Only the pictures should be dropped; every line of the data must come back exactly as written.

[Excerpts from a dataset]
[Start of section]

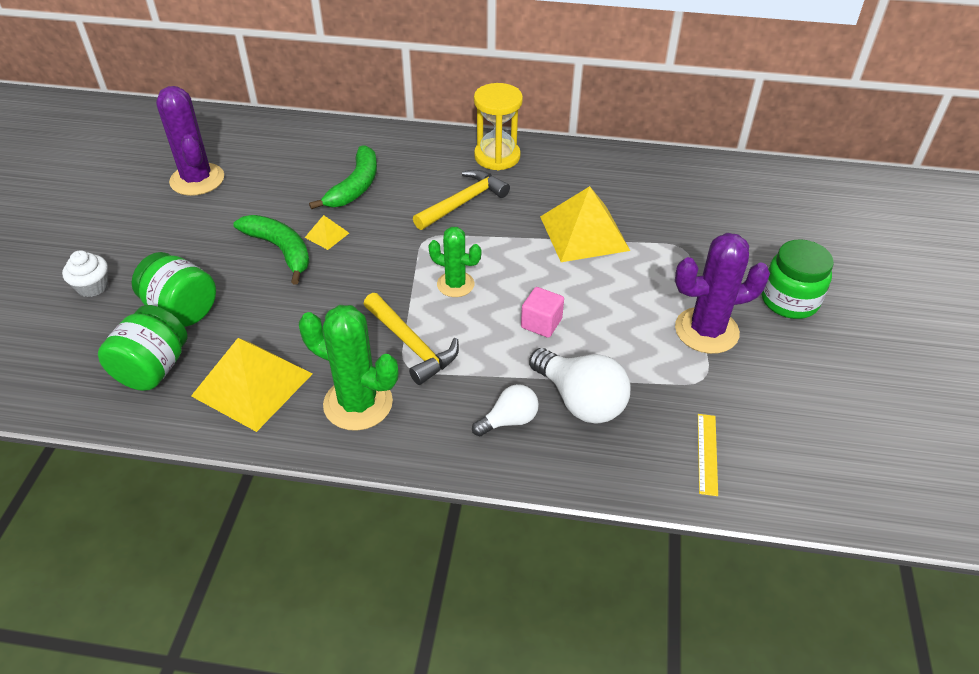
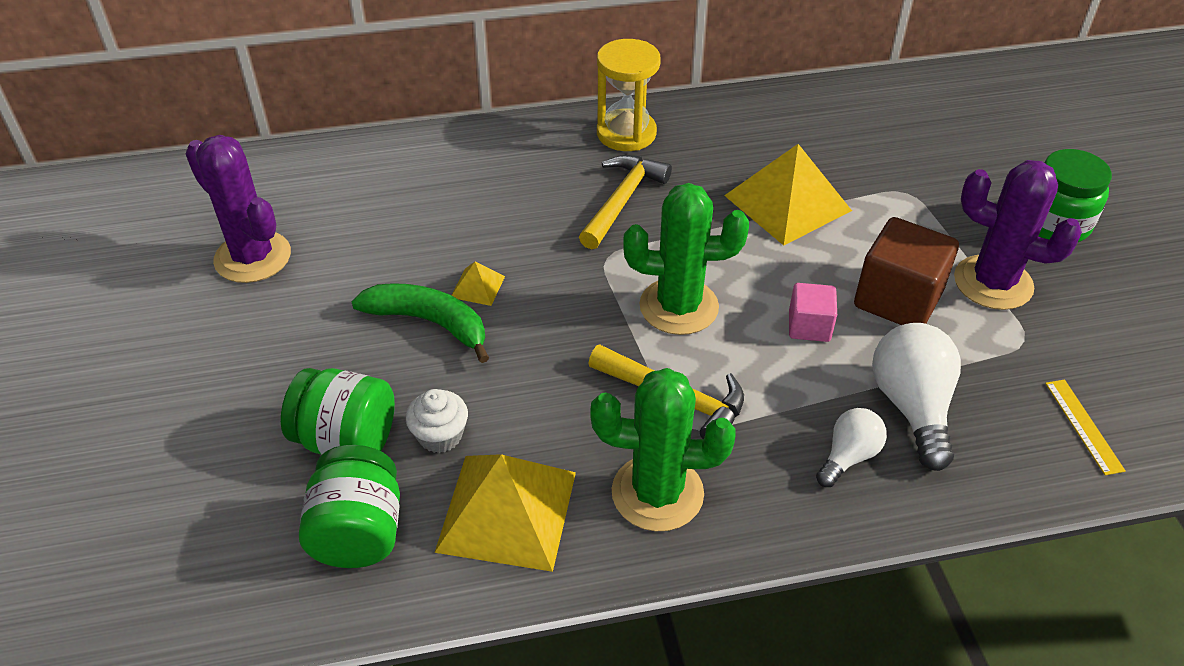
camera: 20 degrees left, 0 degrees up
white cupcake [62,250,108,297] -> white cupcake moved to [406,389,468,453]
green banana [309,145,377,209] -> none
green cactus [428,227,481,297] -> green cactus [623,183,749,335], size x1.61
white light bulb [529,348,630,424] -> white light bulb turned 120 degrees counterclockwise [872,323,961,471]
purple cactus [675,233,770,354] -> purple cactus turned 60 degrees clockwise [954,160,1082,310]
none -> brown cube [854,217,959,325]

[End of section]

* Finished task *
camera: 20 degrees left, 0 degrees up
white cupcake [62,250,108,297] -> white cupcake moved to [406,389,468,453]
green banana [309,145,377,209] -> none
green cactus [428,227,481,297] -> green cactus [623,183,749,335], size x1.61
white light bulb [529,348,630,424] -> white light bulb turned 120 degrees counterclockwise [872,323,961,471]
purple cactus [675,233,770,354] -> purple cactus turned 60 degrees clockwise [954,160,1082,310]
none -> brown cube [854,217,959,325]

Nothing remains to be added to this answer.